- _ASSIGNMENT_:
Of the entries below, restate word for word only the section that runs from the line with "red key: 0 -> 2" to the line with "blue light bulb: 3 -> 2", counting both ends.

[Dataset excerpts]
[Start of section]

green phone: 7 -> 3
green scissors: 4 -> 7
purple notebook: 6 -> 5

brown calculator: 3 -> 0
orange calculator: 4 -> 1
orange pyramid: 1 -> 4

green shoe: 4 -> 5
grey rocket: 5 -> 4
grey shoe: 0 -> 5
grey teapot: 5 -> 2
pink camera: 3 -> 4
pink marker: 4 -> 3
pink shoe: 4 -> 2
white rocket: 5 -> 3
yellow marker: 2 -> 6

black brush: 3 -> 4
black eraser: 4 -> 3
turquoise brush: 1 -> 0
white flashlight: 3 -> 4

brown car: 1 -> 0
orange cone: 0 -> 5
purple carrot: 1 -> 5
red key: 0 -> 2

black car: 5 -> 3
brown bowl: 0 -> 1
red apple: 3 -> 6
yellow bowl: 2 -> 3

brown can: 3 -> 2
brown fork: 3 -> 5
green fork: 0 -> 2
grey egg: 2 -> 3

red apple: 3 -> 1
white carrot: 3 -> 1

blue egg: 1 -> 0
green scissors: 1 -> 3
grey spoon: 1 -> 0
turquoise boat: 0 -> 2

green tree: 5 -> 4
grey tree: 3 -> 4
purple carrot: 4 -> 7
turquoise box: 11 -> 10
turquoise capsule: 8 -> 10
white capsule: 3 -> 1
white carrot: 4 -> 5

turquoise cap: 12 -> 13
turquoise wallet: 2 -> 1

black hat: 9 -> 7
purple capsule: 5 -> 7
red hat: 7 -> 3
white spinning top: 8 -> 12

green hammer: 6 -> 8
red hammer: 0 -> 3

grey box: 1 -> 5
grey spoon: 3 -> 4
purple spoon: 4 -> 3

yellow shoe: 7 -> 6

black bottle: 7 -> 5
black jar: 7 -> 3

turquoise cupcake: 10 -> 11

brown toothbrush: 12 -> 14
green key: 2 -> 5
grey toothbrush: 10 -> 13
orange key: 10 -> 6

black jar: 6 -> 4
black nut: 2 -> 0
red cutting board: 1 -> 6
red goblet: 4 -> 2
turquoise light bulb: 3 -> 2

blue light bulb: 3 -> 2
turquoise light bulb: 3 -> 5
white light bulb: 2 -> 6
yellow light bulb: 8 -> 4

[End of section]

- _SOLUTION TO THIS TASK_:
red key: 0 -> 2

black car: 5 -> 3
brown bowl: 0 -> 1
red apple: 3 -> 6
yellow bowl: 2 -> 3

brown can: 3 -> 2
brown fork: 3 -> 5
green fork: 0 -> 2
grey egg: 2 -> 3

red apple: 3 -> 1
white carrot: 3 -> 1

blue egg: 1 -> 0
green scissors: 1 -> 3
grey spoon: 1 -> 0
turquoise boat: 0 -> 2

green tree: 5 -> 4
grey tree: 3 -> 4
purple carrot: 4 -> 7
turquoise box: 11 -> 10
turquoise capsule: 8 -> 10
white capsule: 3 -> 1
white carrot: 4 -> 5

turquoise cap: 12 -> 13
turquoise wallet: 2 -> 1

black hat: 9 -> 7
purple capsule: 5 -> 7
red hat: 7 -> 3
white spinning top: 8 -> 12

green hammer: 6 -> 8
red hammer: 0 -> 3

grey box: 1 -> 5
grey spoon: 3 -> 4
purple spoon: 4 -> 3

yellow shoe: 7 -> 6

black bottle: 7 -> 5
black jar: 7 -> 3

turquoise cupcake: 10 -> 11

brown toothbrush: 12 -> 14
green key: 2 -> 5
grey toothbrush: 10 -> 13
orange key: 10 -> 6

black jar: 6 -> 4
black nut: 2 -> 0
red cutting board: 1 -> 6
red goblet: 4 -> 2
turquoise light bulb: 3 -> 2

blue light bulb: 3 -> 2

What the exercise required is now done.